[Aim of the exercise]: Retype exactly what runs from the first line of the data to the line with "(651, 309) = (693, 280): orange", keeping both of those lines and skipping pictures.

[Recorded data]:

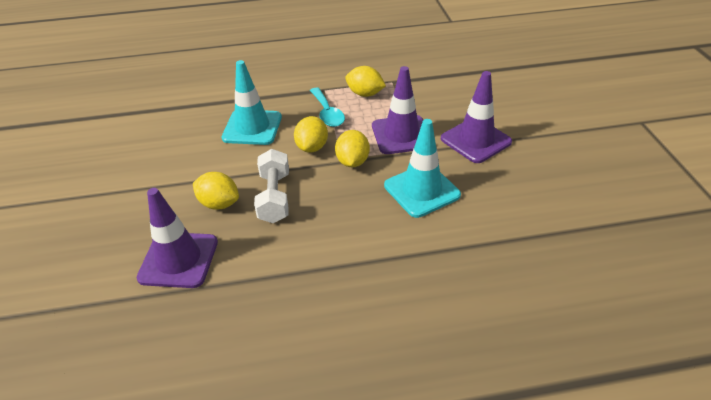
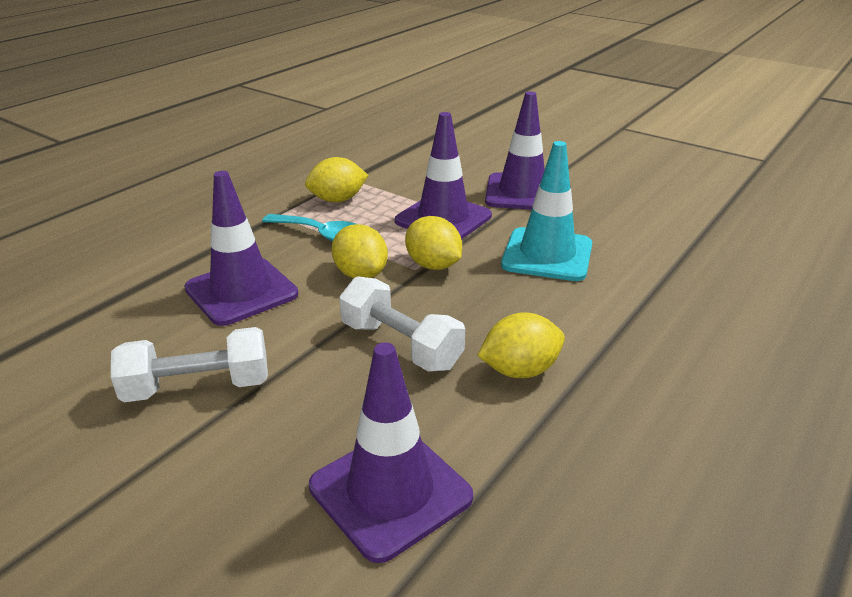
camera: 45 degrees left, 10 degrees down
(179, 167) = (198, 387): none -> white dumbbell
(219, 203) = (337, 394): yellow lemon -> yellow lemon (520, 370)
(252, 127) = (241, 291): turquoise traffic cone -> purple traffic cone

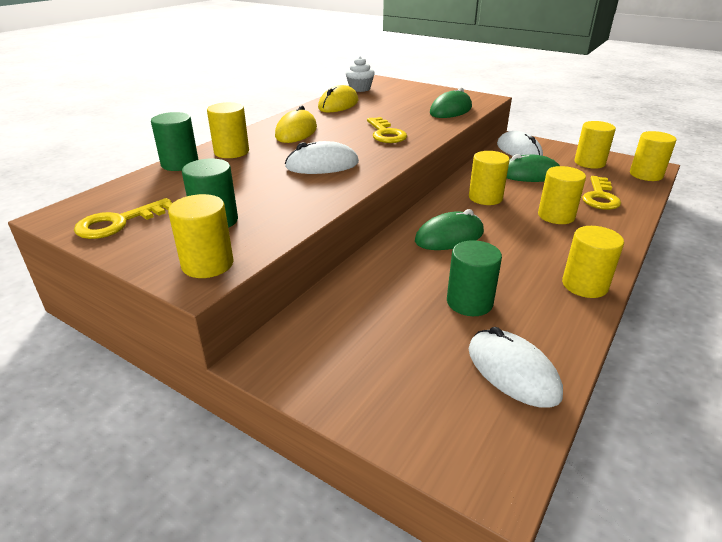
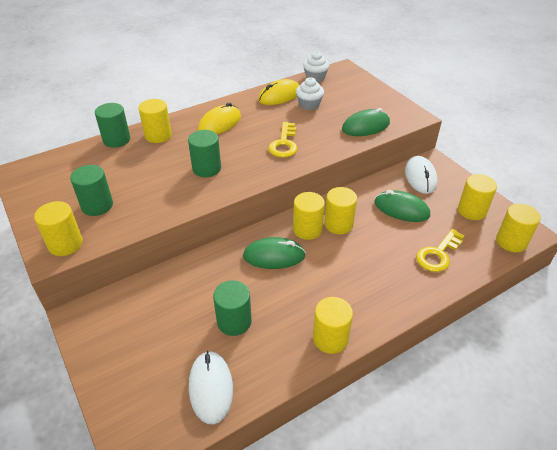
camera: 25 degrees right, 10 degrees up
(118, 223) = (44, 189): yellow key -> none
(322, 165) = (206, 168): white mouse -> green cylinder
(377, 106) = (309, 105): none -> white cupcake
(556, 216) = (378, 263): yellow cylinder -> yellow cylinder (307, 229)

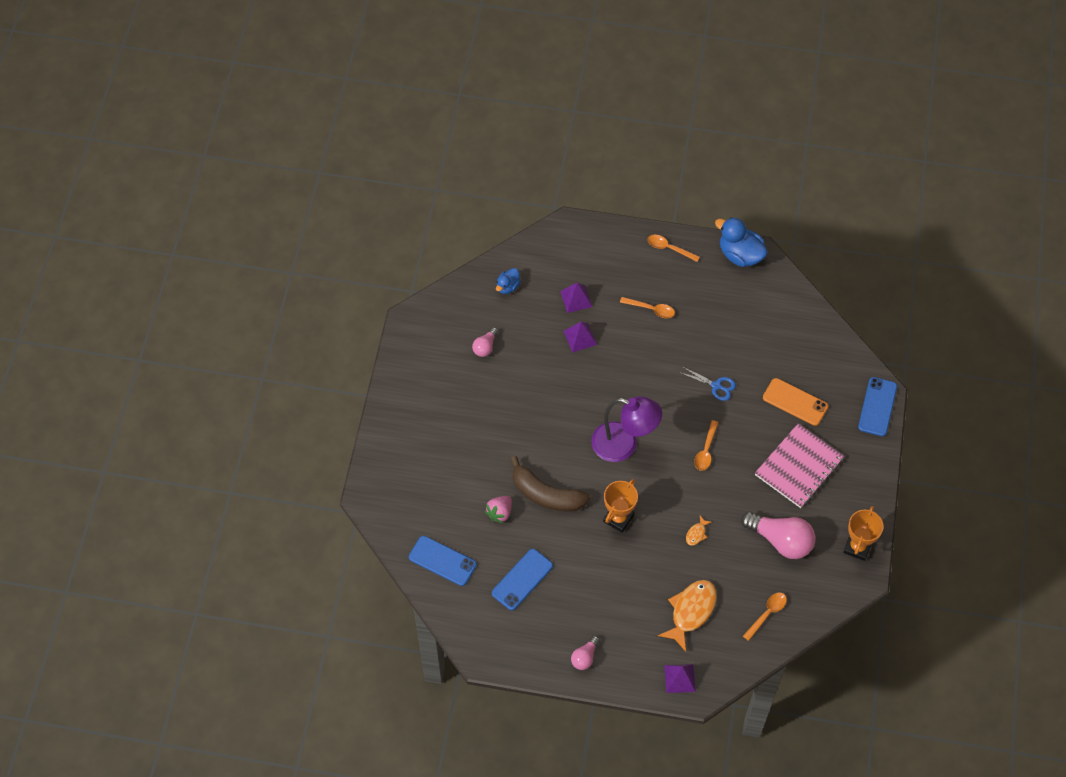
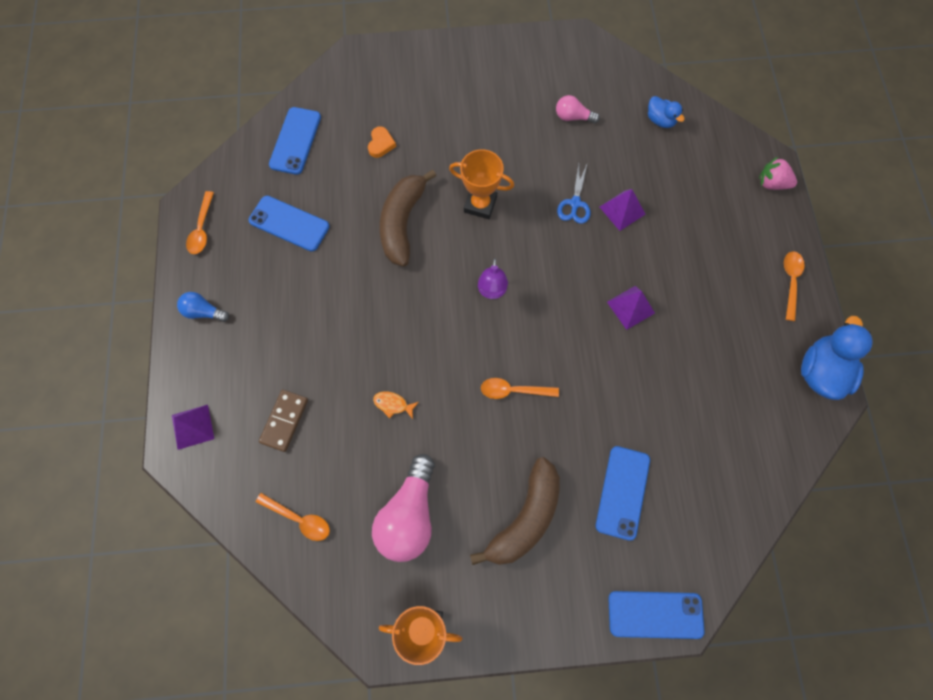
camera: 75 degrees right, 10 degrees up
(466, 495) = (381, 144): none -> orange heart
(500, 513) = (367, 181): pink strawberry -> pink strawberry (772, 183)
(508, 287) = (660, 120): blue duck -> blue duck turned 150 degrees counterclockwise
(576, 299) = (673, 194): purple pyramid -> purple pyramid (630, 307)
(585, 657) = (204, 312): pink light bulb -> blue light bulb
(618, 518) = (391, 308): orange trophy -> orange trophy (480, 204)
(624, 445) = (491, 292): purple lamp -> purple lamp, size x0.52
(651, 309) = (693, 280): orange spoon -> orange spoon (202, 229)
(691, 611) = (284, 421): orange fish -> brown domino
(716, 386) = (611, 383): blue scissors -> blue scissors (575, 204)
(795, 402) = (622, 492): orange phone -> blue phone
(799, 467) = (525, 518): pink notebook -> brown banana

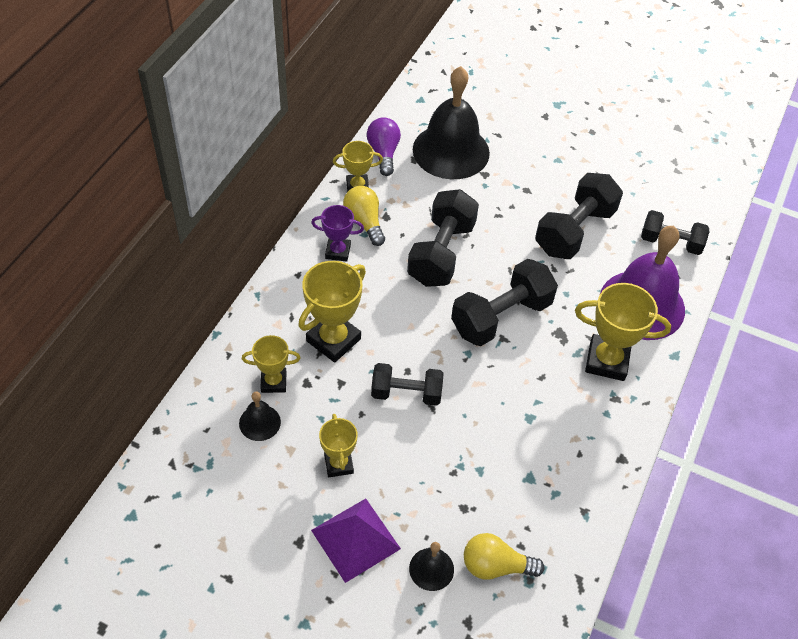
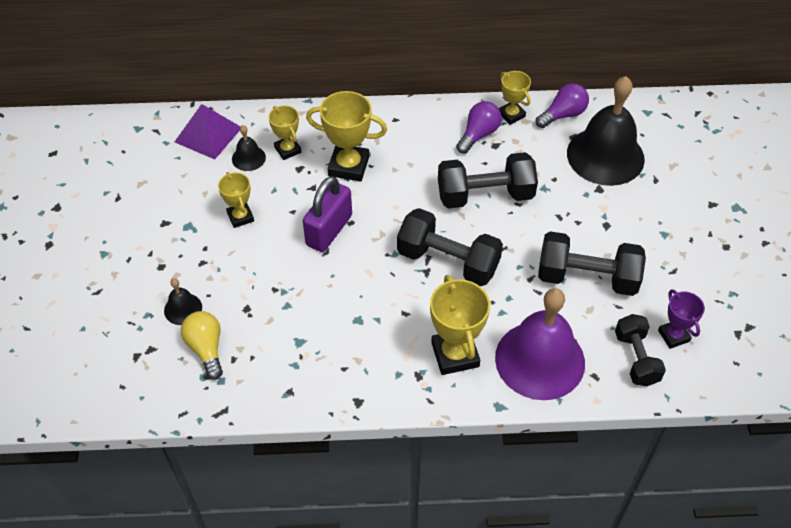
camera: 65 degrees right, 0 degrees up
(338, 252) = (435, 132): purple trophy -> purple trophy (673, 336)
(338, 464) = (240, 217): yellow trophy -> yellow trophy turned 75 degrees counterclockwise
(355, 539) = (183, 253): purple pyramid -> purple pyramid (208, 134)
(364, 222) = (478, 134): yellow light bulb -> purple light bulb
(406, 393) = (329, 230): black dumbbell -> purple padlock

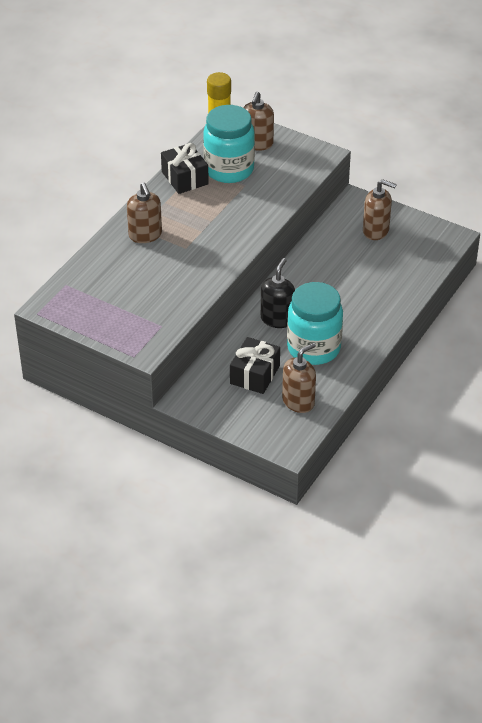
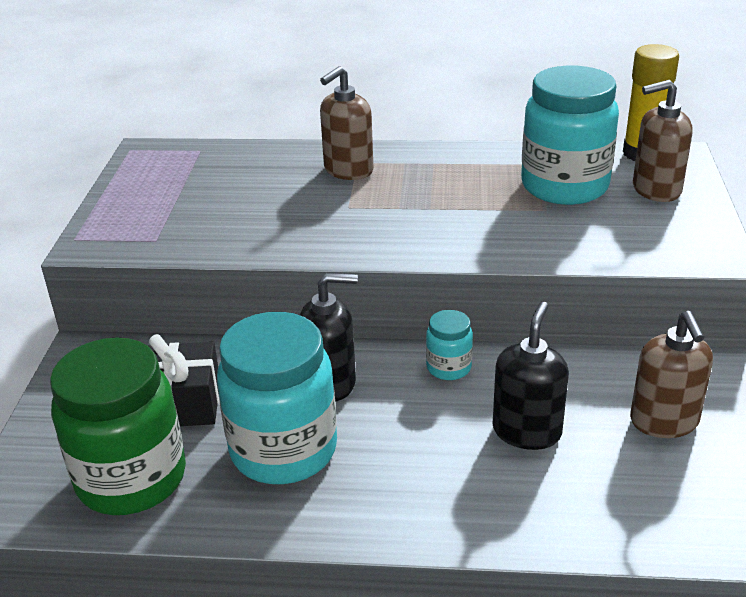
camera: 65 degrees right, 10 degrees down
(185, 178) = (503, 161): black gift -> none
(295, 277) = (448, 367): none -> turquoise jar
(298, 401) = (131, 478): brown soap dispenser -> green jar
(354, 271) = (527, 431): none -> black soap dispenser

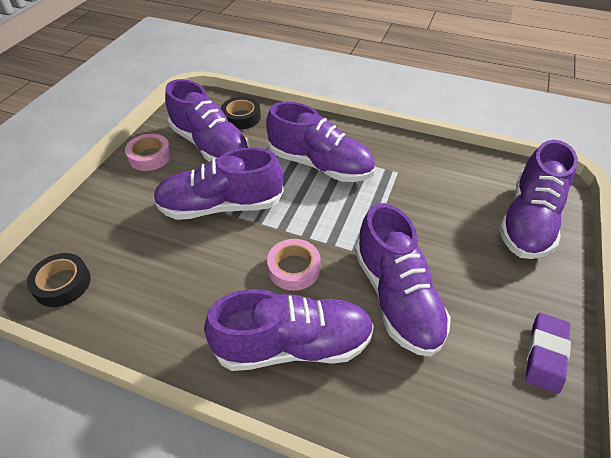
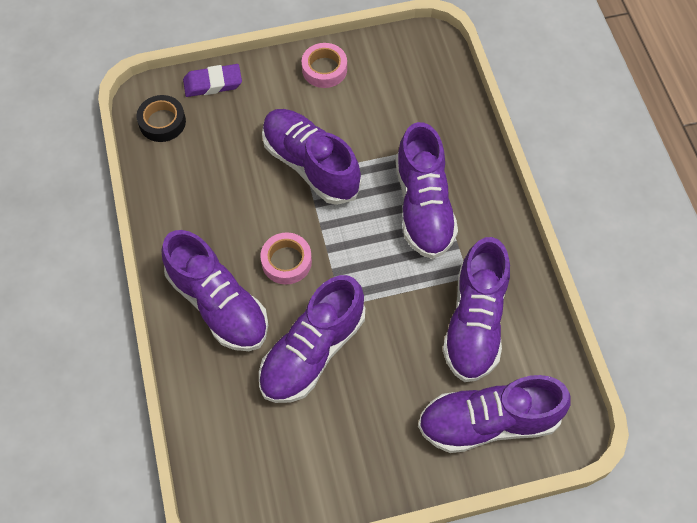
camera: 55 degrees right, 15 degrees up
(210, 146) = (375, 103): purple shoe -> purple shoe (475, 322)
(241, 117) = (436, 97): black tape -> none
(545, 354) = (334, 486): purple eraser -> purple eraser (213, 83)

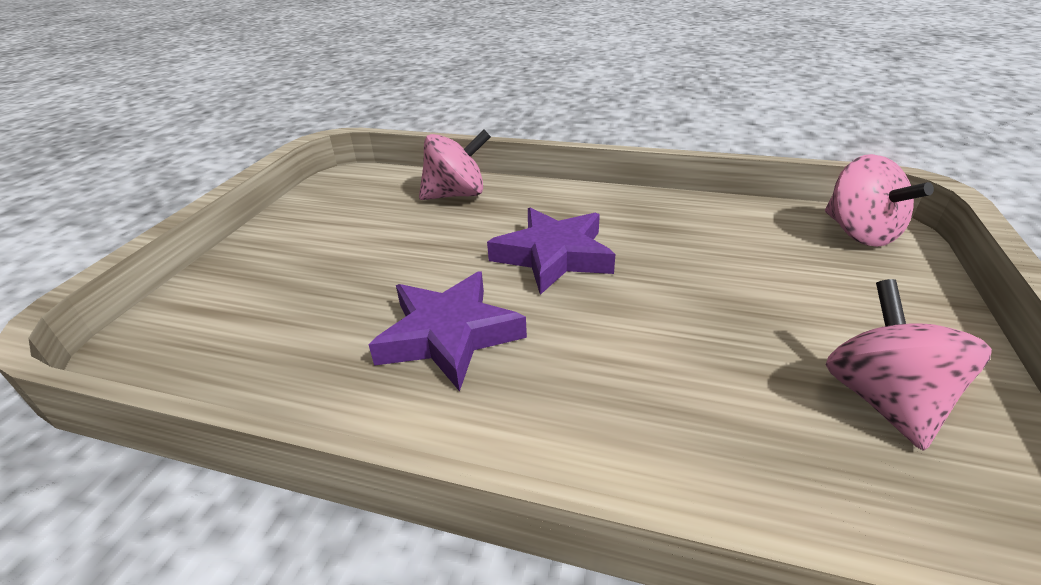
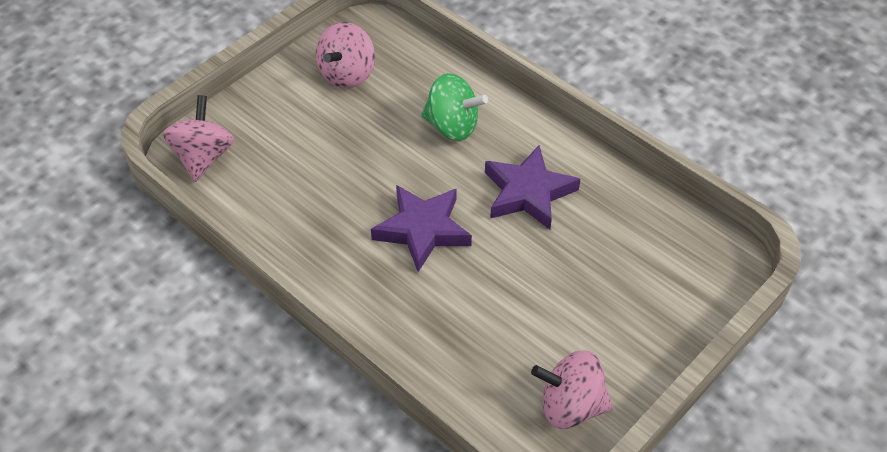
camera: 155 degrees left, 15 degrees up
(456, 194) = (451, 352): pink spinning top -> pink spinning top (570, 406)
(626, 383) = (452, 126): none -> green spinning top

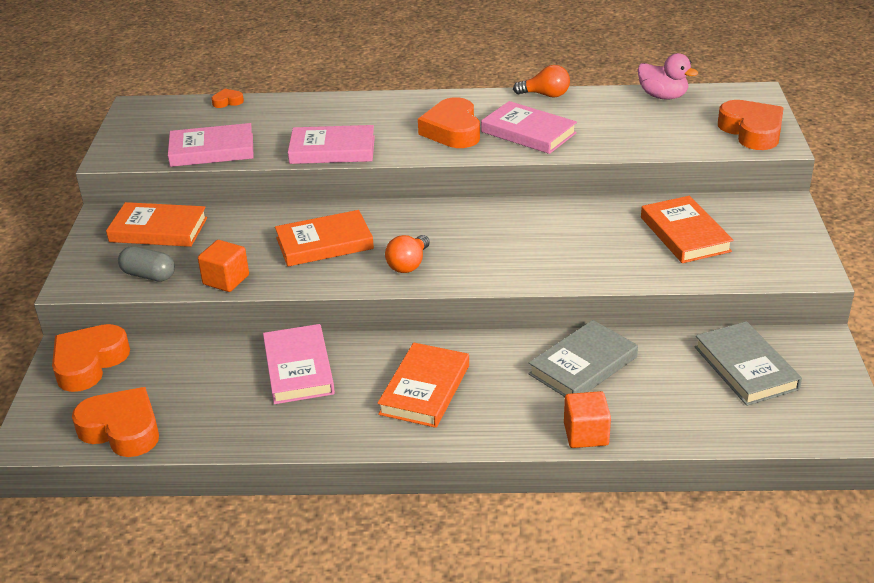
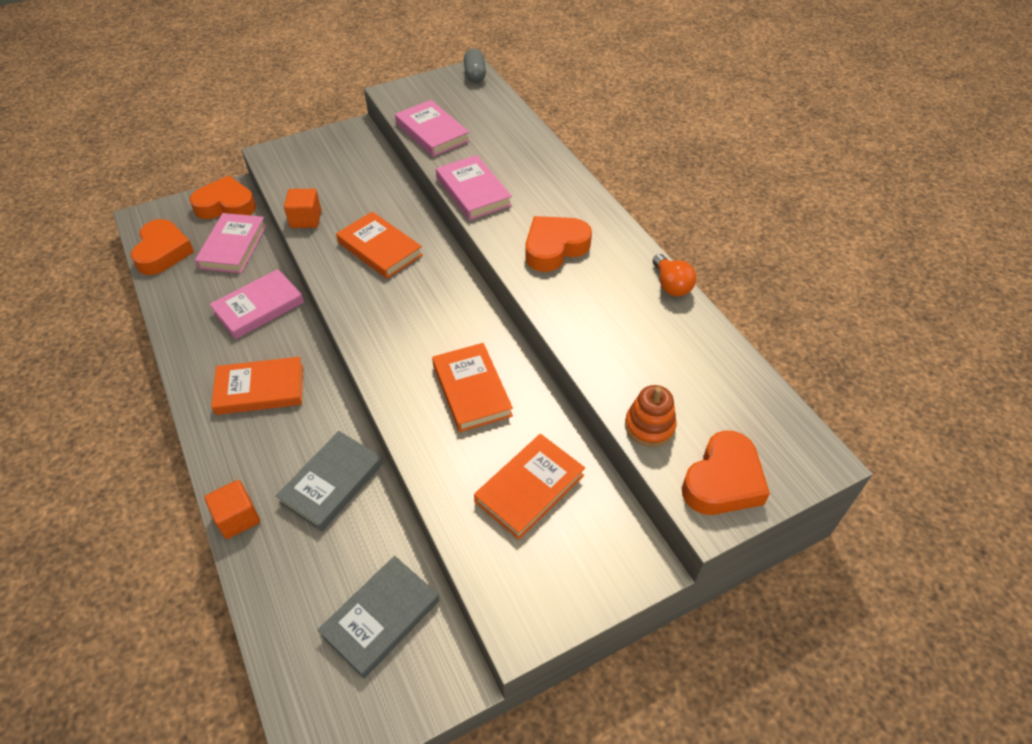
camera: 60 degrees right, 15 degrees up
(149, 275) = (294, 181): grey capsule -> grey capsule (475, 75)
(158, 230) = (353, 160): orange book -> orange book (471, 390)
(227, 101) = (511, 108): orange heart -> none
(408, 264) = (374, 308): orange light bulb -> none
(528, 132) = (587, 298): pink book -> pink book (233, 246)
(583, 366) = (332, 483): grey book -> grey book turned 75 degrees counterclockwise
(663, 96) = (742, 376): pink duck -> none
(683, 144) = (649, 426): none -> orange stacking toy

[Problem solution]:
camera: 45 degrees left, 10 degrees down
(179, 167) = (198, 387): none -> white dumbbell
(219, 203) = (337, 394): yellow lemon -> yellow lemon (520, 370)
(252, 127) = (241, 291): turquoise traffic cone -> purple traffic cone

camera: 25 degrees right, 10 degrees up
(118, 223) = (44, 189): yellow key -> none
(322, 165) = (206, 168): white mouse -> green cylinder
(377, 106) = (309, 105): none -> white cupcake
(556, 216) = (378, 263): yellow cylinder -> yellow cylinder (307, 229)

camera: 75 degrees right, 10 degrees up
(466, 495) = (381, 144): none -> orange heart
(500, 513) = (367, 181): pink strawberry -> pink strawberry (772, 183)
(508, 287) = (660, 120): blue duck -> blue duck turned 150 degrees counterclockwise
(576, 299) = (673, 194): purple pyramid -> purple pyramid (630, 307)
(585, 657) = (204, 312): pink light bulb -> blue light bulb
(618, 518) = (391, 308): orange trophy -> orange trophy (480, 204)
(624, 445) = (491, 292): purple lamp -> purple lamp, size x0.52
(651, 309) = (693, 280): orange spoon -> orange spoon (202, 229)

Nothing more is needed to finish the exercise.